Your instructions>
Please reproduce all of the items below word for word, one line at a time.

Input material>
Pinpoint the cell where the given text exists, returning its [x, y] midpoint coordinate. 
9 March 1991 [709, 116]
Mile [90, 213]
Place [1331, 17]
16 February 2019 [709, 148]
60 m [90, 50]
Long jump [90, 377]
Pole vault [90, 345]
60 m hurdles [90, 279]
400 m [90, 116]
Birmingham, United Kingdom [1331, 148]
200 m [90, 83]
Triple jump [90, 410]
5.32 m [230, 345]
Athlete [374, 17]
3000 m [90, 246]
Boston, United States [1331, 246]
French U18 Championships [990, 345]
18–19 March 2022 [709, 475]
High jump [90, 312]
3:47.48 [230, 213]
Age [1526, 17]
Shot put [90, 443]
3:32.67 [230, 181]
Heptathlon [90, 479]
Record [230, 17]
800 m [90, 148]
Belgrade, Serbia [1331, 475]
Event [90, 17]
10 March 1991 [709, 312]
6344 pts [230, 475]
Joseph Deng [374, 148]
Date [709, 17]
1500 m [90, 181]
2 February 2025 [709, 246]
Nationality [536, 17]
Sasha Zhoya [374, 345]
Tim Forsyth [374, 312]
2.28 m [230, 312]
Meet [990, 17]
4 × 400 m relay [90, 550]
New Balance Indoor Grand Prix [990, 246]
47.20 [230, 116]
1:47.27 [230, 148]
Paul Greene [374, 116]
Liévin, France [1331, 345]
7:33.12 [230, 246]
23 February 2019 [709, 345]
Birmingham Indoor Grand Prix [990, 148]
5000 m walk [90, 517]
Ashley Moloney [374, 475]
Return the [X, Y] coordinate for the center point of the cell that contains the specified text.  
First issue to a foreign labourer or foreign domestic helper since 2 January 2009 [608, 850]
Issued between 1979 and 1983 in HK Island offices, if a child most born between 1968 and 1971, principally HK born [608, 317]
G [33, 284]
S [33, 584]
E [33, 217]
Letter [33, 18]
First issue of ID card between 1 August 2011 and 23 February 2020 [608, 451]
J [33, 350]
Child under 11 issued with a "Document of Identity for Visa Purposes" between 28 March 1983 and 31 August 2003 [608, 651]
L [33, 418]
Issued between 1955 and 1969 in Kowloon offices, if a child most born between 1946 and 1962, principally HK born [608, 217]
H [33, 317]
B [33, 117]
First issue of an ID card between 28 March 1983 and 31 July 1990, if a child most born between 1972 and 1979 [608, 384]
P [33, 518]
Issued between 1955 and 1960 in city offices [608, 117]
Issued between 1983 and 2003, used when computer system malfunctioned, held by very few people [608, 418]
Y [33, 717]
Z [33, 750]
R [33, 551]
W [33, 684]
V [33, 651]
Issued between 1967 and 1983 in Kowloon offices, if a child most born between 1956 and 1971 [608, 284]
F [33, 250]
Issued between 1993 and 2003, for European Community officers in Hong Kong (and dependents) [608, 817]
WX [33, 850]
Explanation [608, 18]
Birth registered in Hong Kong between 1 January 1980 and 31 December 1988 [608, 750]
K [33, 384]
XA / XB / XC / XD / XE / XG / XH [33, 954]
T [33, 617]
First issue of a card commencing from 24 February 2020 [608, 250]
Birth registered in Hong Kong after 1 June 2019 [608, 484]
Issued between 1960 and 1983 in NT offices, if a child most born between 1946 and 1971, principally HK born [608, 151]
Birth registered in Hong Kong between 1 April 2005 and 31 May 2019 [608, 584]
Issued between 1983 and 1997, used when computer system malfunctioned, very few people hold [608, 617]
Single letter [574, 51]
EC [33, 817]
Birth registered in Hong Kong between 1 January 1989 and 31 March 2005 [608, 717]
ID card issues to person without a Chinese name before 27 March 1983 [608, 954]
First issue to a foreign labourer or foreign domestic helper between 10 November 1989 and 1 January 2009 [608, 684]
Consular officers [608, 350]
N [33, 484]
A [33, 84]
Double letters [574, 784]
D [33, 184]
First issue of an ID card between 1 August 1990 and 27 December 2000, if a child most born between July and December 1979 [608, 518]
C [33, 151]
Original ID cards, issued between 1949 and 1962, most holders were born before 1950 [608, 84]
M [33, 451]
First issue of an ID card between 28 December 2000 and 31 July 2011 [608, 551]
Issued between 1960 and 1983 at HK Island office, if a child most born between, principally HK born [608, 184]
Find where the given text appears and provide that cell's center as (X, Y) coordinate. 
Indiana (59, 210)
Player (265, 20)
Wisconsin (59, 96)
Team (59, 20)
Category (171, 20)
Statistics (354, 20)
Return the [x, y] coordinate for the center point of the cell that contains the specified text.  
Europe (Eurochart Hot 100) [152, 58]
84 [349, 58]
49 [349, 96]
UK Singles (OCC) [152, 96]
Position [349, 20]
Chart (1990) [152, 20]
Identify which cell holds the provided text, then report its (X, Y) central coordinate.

Completed exercise>
Pinpoint the cell where the given text exists, returning its [x, y] midpoint coordinate. 
9 March 1991 [709, 116]
Mile [90, 213]
Place [1331, 17]
16 February 2019 [709, 148]
60 m [90, 50]
Long jump [90, 377]
Pole vault [90, 345]
60 m hurdles [90, 279]
400 m [90, 116]
Birmingham, United Kingdom [1331, 148]
200 m [90, 83]
Triple jump [90, 410]
5.32 m [230, 345]
Athlete [374, 17]
3000 m [90, 246]
Boston, United States [1331, 246]
French U18 Championships [990, 345]
18–19 March 2022 [709, 475]
High jump [90, 312]
3:47.48 [230, 213]
Age [1526, 17]
Shot put [90, 443]
3:32.67 [230, 181]
Heptathlon [90, 479]
Record [230, 17]
800 m [90, 148]
Belgrade, Serbia [1331, 475]
Event [90, 17]
10 March 1991 [709, 312]
6344 pts [230, 475]
Joseph Deng [374, 148]
Date [709, 17]
1500 m [90, 181]
2 February 2025 [709, 246]
Nationality [536, 17]
Sasha Zhoya [374, 345]
Tim Forsyth [374, 312]
2.28 m [230, 312]
Meet [990, 17]
4 × 400 m relay [90, 550]
New Balance Indoor Grand Prix [990, 246]
47.20 [230, 116]
1:47.27 [230, 148]
Paul Greene [374, 116]
Liévin, France [1331, 345]
7:33.12 [230, 246]
23 February 2019 [709, 345]
Birmingham Indoor Grand Prix [990, 148]
5000 m walk [90, 517]
Ashley Moloney [374, 475]
Return the [X, Y] coordinate for the center point of the cell that contains the specified text.  
First issue to a foreign labourer or foreign domestic helper since 2 January 2009 [608, 850]
Issued between 1979 and 1983 in HK Island offices, if a child most born between 1968 and 1971, principally HK born [608, 317]
G [33, 284]
S [33, 584]
E [33, 217]
Letter [33, 18]
First issue of ID card between 1 August 2011 and 23 February 2020 [608, 451]
J [33, 350]
Child under 11 issued with a "Document of Identity for Visa Purposes" between 28 March 1983 and 31 August 2003 [608, 651]
L [33, 418]
Issued between 1955 and 1969 in Kowloon offices, if a child most born between 1946 and 1962, principally HK born [608, 217]
H [33, 317]
B [33, 117]
First issue of an ID card between 28 March 1983 and 31 July 1990, if a child most born between 1972 and 1979 [608, 384]
P [33, 518]
Issued between 1955 and 1960 in city offices [608, 117]
Issued between 1983 and 2003, used when computer system malfunctioned, held by very few people [608, 418]
Y [33, 717]
Z [33, 750]
R [33, 551]
W [33, 684]
V [33, 651]
Issued between 1967 and 1983 in Kowloon offices, if a child most born between 1956 and 1971 [608, 284]
F [33, 250]
Issued between 1993 and 2003, for European Community officers in Hong Kong (and dependents) [608, 817]
WX [33, 850]
Explanation [608, 18]
Birth registered in Hong Kong between 1 January 1980 and 31 December 1988 [608, 750]
K [33, 384]
XA / XB / XC / XD / XE / XG / XH [33, 954]
T [33, 617]
First issue of a card commencing from 24 February 2020 [608, 250]
Birth registered in Hong Kong after 1 June 2019 [608, 484]
Issued between 1960 and 1983 in NT offices, if a child most born between 1946 and 1971, principally HK born [608, 151]
Birth registered in Hong Kong between 1 April 2005 and 31 May 2019 [608, 584]
Issued between 1983 and 1997, used when computer system malfunctioned, very few people hold [608, 617]
Single letter [574, 51]
EC [33, 817]
Birth registered in Hong Kong between 1 January 1989 and 31 March 2005 [608, 717]
ID card issues to person without a Chinese name before 27 March 1983 [608, 954]
First issue to a foreign labourer or foreign domestic helper between 10 November 1989 and 1 January 2009 [608, 684]
Consular officers [608, 350]
N [33, 484]
A [33, 84]
Double letters [574, 784]
D [33, 184]
First issue of an ID card between 1 August 1990 and 27 December 2000, if a child most born between July and December 1979 [608, 518]
C [33, 151]
Original ID cards, issued between 1949 and 1962, most holders were born before 1950 [608, 84]
M [33, 451]
First issue of an ID card between 28 December 2000 and 31 July 2011 [608, 551]
Issued between 1960 and 1983 at HK Island office, if a child most born between, principally HK born [608, 184]
Find where the given text appears and provide that cell's center as (X, Y) coordinate. 
Indiana (59, 210)
Player (265, 20)
Wisconsin (59, 96)
Team (59, 20)
Category (171, 20)
Statistics (354, 20)
Return the [x, y] coordinate for the center point of the cell that contains the specified text.  
Europe (Eurochart Hot 100) [152, 58]
84 [349, 58]
49 [349, 96]
UK Singles (OCC) [152, 96]
Position [349, 20]
Chart (1990) [152, 20]
Identify which cell holds the provided text, then report its (X, Y) central coordinate.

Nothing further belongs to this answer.